> DIRECTIONS FOR THIS TASK: The required result is an exact copy of the lines from the one containing "purple screwdriver [462,332,504,406] -> none" to the last line of the records, both ends included, without pictures.

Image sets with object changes
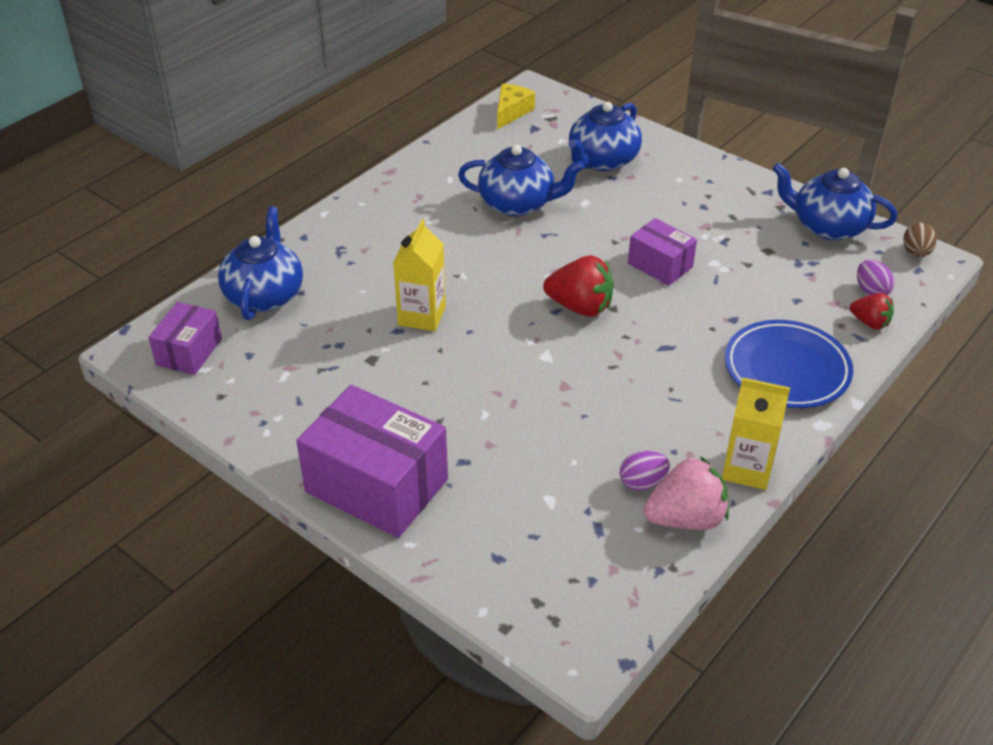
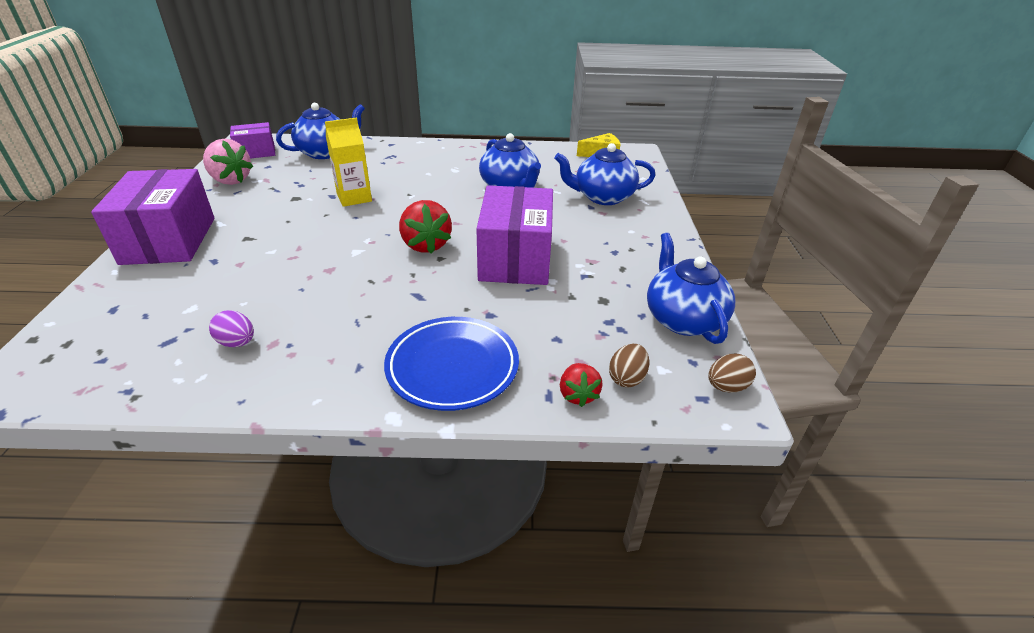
camera: 50 degrees right, 5 degrees down
purple box [628,218,697,286] -> purple box [476,185,553,285], size x1.82
pink strawberry [643,456,729,530] -> pink strawberry moved to [203,139,253,185]
yellow carton [722,378,790,490] -> none
purple egg [857,260,895,295] -> brown egg [609,344,649,387]

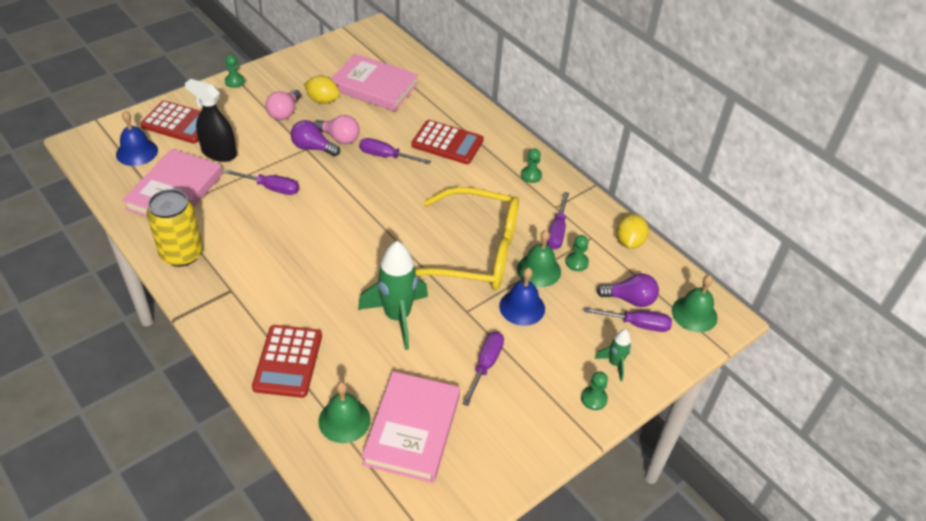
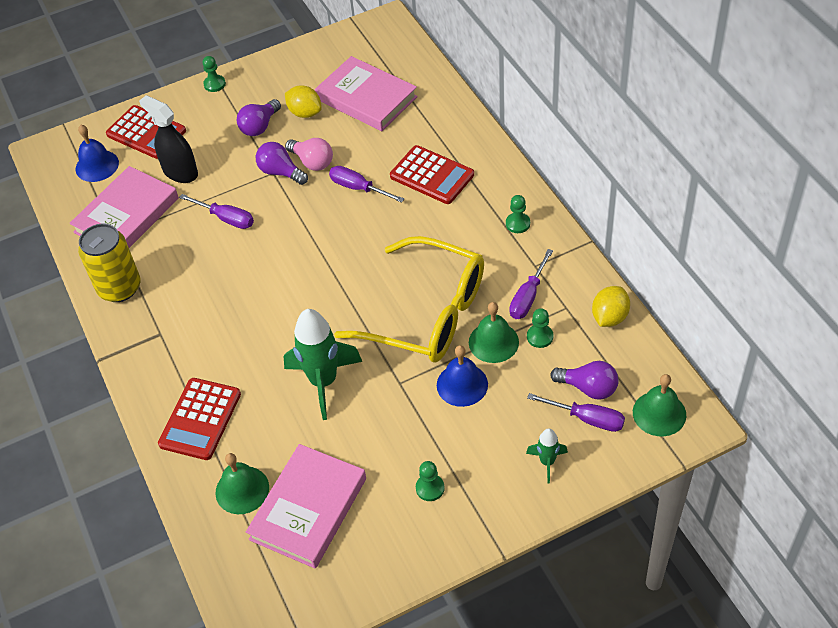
camera: 20 degrees right, 5 degrees up
pink light bulb [265,89,301,120] -> purple light bulb [237,99,281,136]
purple screwdriver [462,332,504,406] -> none
green pawn [581,372,608,410] -> green pawn moved to [416,461,445,501]

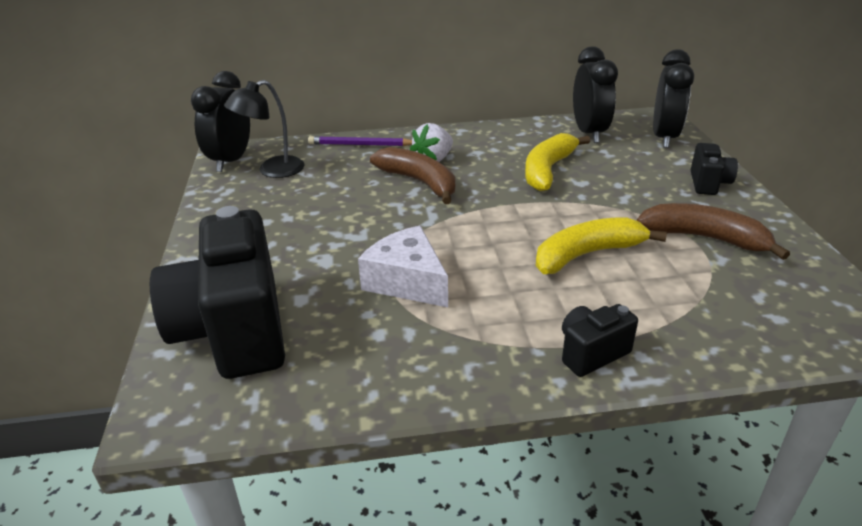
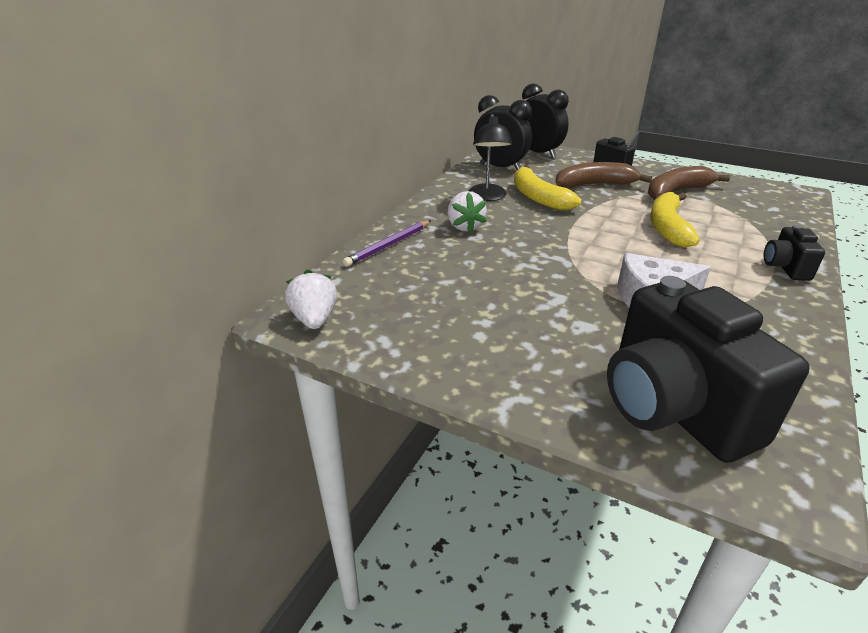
camera: 55 degrees left, 0 degrees up
black camera [150,206,285,379] -> black camera turned 45 degrees clockwise [607,276,810,463]
black clock [191,71,250,172] -> white strawberry [285,269,337,329]
black lamp [224,80,304,178] -> black lamp moved to [469,114,512,201]
brown banana [370,147,455,204] -> brown banana moved to [555,162,652,188]

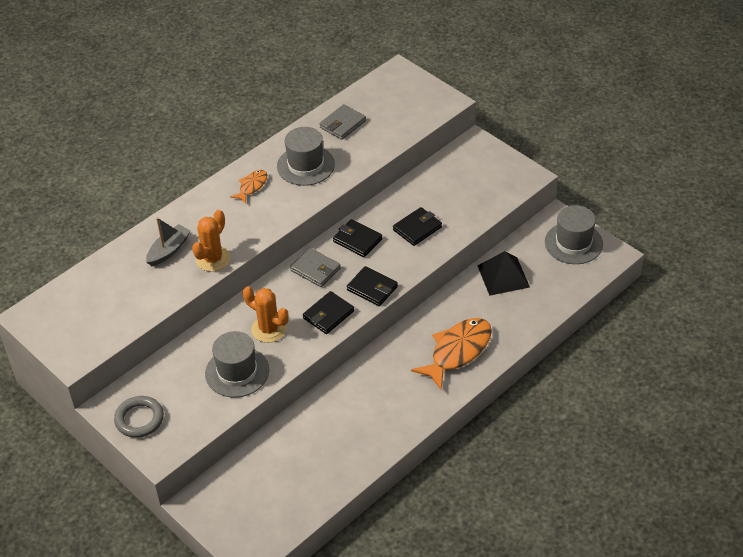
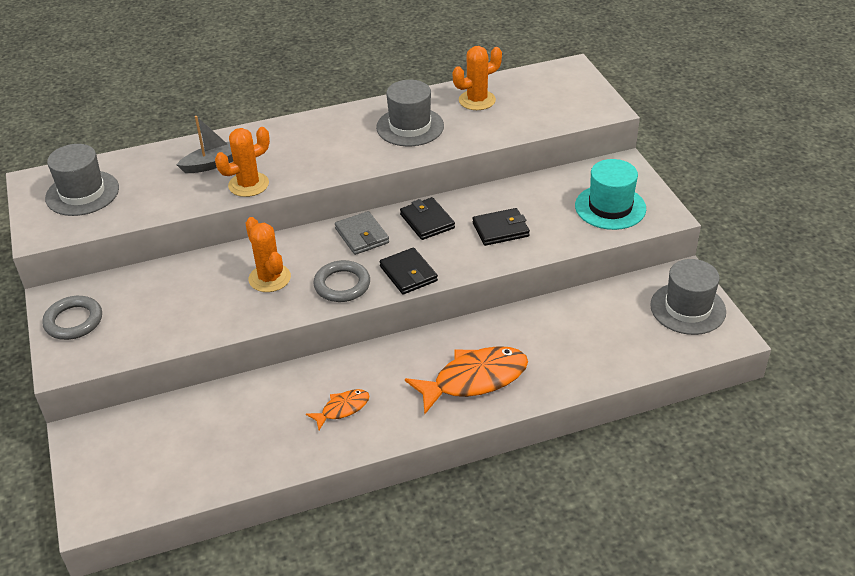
camera: 25 degrees right, 5 degrees down
grey hat [205,331,269,398] -> grey hat moved to [45,144,119,216]
orange fish [230,170,267,203] -> orange fish moved to [306,389,369,430]
black wallet [303,291,354,334] -> grey ring [313,260,370,302]
grey wallet [319,104,366,140] -> orange cactus [453,46,502,110]
black pyramid [477,251,530,296] -> none
none -> turquoise hat [575,159,646,230]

> ANSWER BOX:
purple screwdriver [462,332,504,406] -> none
green pawn [581,372,608,410] -> green pawn moved to [416,461,445,501]

camera: 55 degrees left, 0 degrees up
black camera [150,206,285,379] -> black camera turned 45 degrees clockwise [607,276,810,463]
black clock [191,71,250,172] -> white strawberry [285,269,337,329]
black lamp [224,80,304,178] -> black lamp moved to [469,114,512,201]
brown banana [370,147,455,204] -> brown banana moved to [555,162,652,188]

camera: 25 degrees right, 5 degrees down
grey hat [205,331,269,398] -> grey hat moved to [45,144,119,216]
orange fish [230,170,267,203] -> orange fish moved to [306,389,369,430]
black wallet [303,291,354,334] -> grey ring [313,260,370,302]
grey wallet [319,104,366,140] -> orange cactus [453,46,502,110]
black pyramid [477,251,530,296] -> none
none -> turquoise hat [575,159,646,230]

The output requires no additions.